───── RAW DATA
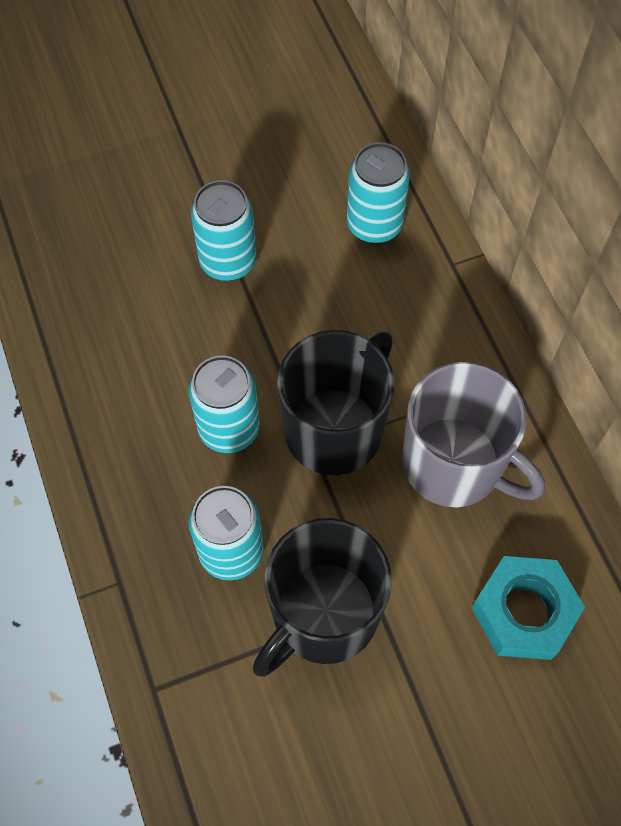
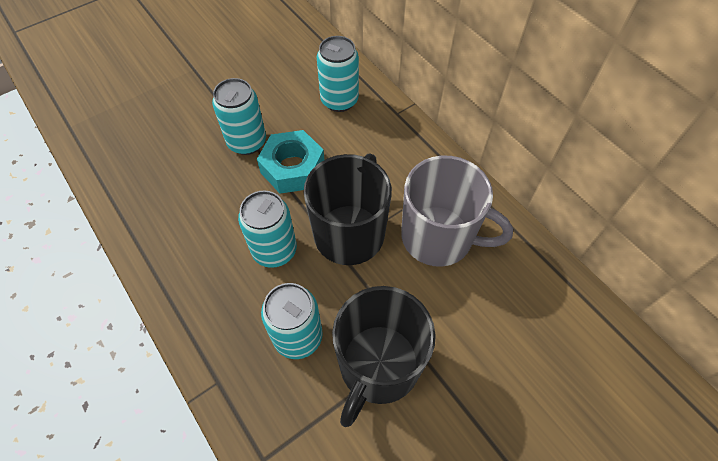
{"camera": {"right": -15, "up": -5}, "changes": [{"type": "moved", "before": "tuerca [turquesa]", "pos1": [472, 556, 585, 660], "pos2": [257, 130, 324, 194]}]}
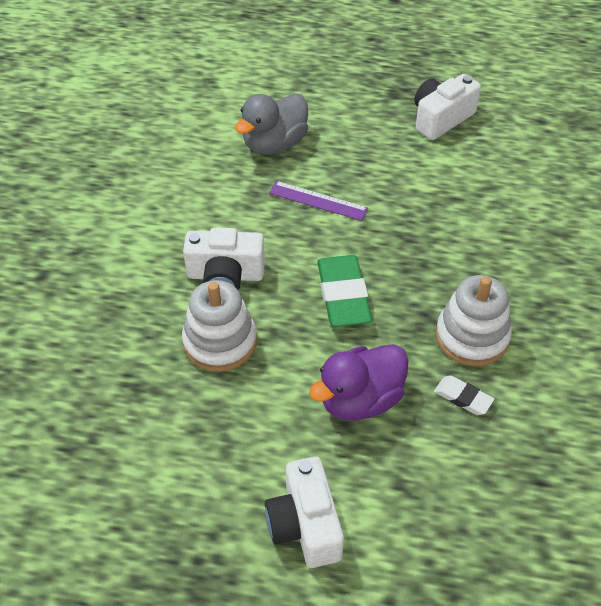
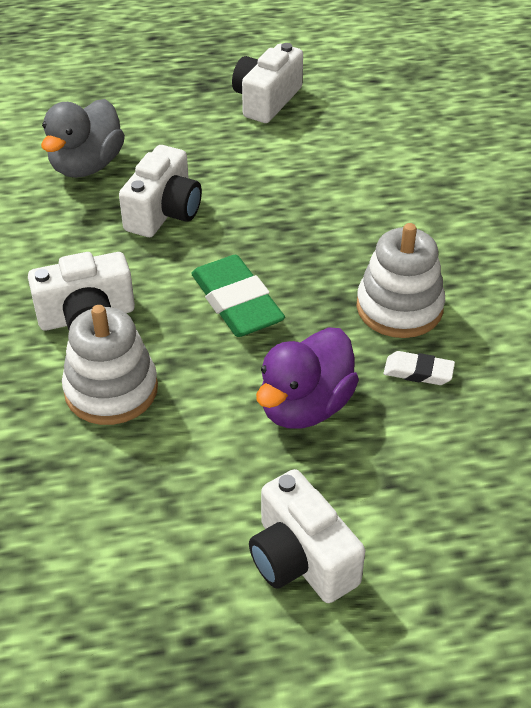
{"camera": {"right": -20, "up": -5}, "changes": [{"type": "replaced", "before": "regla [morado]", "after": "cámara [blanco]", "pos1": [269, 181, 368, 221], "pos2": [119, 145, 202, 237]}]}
──────────
───── RAW DATA
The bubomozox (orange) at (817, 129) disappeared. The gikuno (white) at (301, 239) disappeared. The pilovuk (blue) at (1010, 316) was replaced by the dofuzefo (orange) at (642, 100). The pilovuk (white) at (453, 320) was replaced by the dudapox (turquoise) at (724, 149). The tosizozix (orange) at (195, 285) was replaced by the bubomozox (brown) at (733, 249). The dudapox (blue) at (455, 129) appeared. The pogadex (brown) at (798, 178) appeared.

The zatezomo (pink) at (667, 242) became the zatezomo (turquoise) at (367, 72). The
──────────
*WORK TO COMPLETE*.
Could you reproduce, exactly, every line above from the line with "The bubomozox (orange)" to the line with "The zatezomo (pink)", and no other line? Both ends count.

*EXERCISE ANSWER*.
The bubomozox (orange) at (817, 129) disappeared. The gikuno (white) at (301, 239) disappeared. The pilovuk (blue) at (1010, 316) was replaced by the dofuzefo (orange) at (642, 100). The pilovuk (white) at (453, 320) was replaced by the dudapox (turquoise) at (724, 149). The tosizozix (orange) at (195, 285) was replaced by the bubomozox (brown) at (733, 249). The dudapox (blue) at (455, 129) appeared. The pogadex (brown) at (798, 178) appeared.

The zatezomo (pink) at (667, 242) became the zatezomo (turquoise) at (367, 72). The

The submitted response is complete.